◆ EXTRACTED ENTRIES ◆
• • • •
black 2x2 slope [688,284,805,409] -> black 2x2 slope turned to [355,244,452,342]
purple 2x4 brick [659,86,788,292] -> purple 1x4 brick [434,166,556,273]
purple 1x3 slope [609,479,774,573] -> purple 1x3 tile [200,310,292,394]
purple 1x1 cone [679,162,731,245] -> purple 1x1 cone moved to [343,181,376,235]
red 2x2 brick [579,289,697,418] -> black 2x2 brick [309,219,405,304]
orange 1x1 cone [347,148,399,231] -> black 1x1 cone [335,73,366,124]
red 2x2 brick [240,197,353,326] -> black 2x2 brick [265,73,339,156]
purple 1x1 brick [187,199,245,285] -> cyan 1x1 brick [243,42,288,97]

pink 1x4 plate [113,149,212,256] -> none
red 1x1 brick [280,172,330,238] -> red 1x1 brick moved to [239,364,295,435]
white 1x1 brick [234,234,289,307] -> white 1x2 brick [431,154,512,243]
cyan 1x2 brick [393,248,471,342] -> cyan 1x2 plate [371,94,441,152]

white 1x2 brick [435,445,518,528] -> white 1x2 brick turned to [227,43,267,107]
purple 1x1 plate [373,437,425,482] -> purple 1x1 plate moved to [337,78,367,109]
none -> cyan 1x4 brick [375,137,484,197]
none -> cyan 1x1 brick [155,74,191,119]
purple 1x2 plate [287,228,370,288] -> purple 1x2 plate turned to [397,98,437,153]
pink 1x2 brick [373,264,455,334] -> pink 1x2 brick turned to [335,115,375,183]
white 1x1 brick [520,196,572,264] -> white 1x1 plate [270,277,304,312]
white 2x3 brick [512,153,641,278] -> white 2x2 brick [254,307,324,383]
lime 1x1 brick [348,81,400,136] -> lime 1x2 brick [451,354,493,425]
• • • •
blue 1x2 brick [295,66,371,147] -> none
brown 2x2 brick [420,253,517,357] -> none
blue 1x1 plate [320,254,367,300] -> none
• • • •
◆ YOUR GOAL ◆
Everything above from the line containing "black 2x2 slope [688,284,805,409]" down to the line containing "red 2x2 brick [579,289,697,418]" should be copied exactly, both end lines included, and nothing else.

◆ ANSWER SPACE ◆
black 2x2 slope [688,284,805,409] -> black 2x2 slope turned to [355,244,452,342]
purple 2x4 brick [659,86,788,292] -> purple 1x4 brick [434,166,556,273]
purple 1x3 slope [609,479,774,573] -> purple 1x3 tile [200,310,292,394]
purple 1x1 cone [679,162,731,245] -> purple 1x1 cone moved to [343,181,376,235]
red 2x2 brick [579,289,697,418] -> black 2x2 brick [309,219,405,304]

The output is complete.